§ **TASK**
From the entries below, output the line with "green circle: (31, 25) -> (37, 39), moved" and each following line up to and including the line with "pink L-shape: (70, 219)", exactly as written.

§ **THE DATA**
========================================
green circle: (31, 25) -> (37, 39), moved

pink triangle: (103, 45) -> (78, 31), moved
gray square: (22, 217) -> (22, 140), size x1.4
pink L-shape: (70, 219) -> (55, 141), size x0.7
========================================
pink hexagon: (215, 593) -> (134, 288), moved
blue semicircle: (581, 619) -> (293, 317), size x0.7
========================================
§ **SOLUTION FOR THIS PROBLEM**
green circle: (31, 25) -> (37, 39), moved

pink triangle: (103, 45) -> (78, 31), moved
gray square: (22, 217) -> (22, 140), size x1.4
pink L-shape: (70, 219) -> (55, 141), size x0.7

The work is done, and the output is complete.